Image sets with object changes

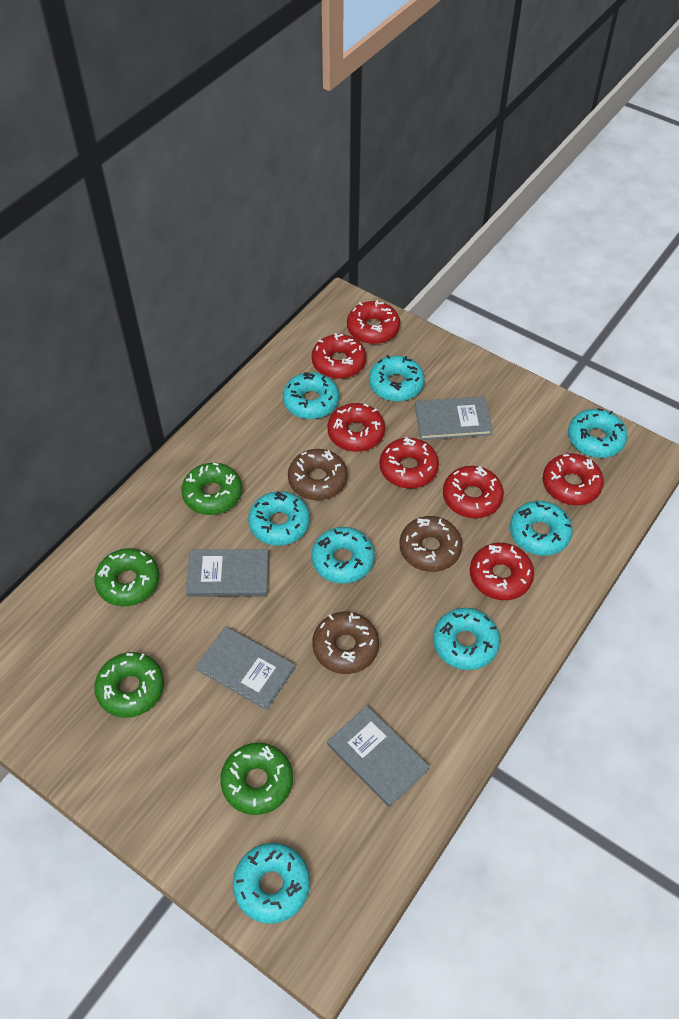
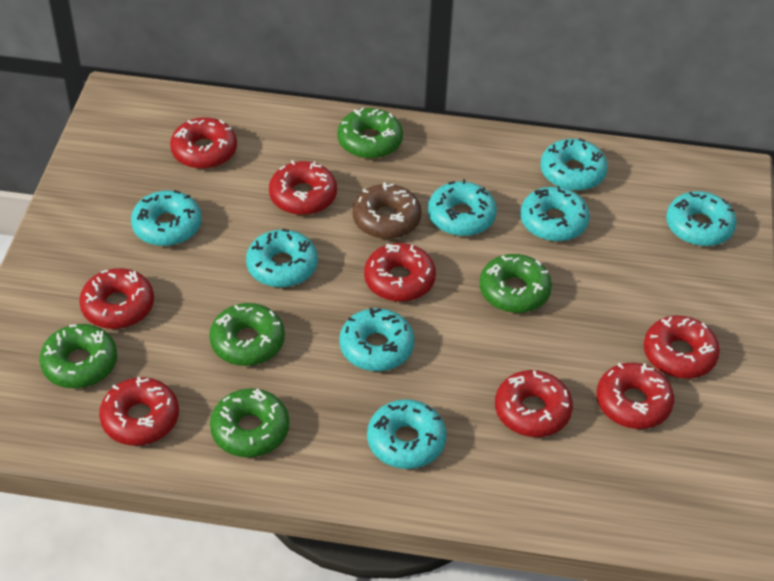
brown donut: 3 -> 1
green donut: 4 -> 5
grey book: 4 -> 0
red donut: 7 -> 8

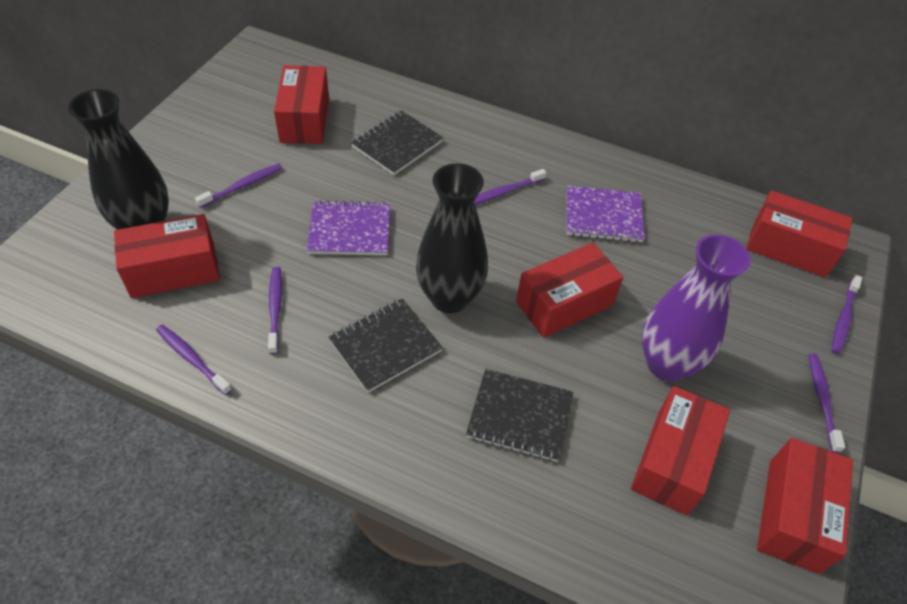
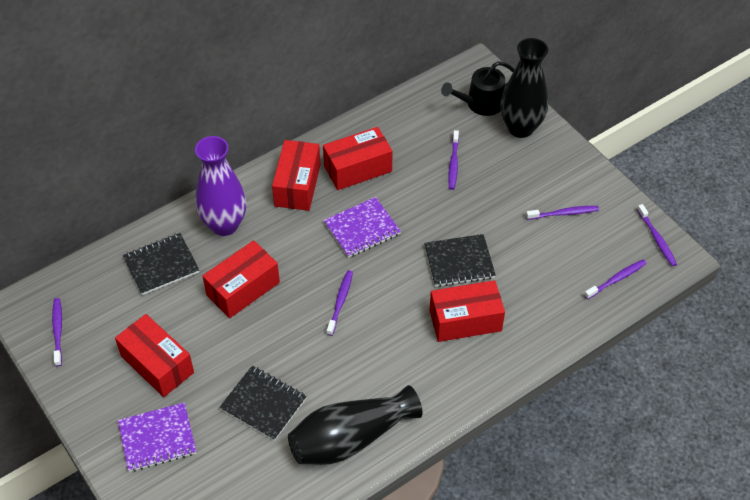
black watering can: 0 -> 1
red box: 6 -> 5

Problem to work on>
Output exactly the lines from the one containing "grey book: 4 -> 0" through the last line of the records above, both included, leaving out any pictures.

Output of the task>
grey book: 4 -> 0
red donut: 7 -> 8

black watering can: 0 -> 1
red box: 6 -> 5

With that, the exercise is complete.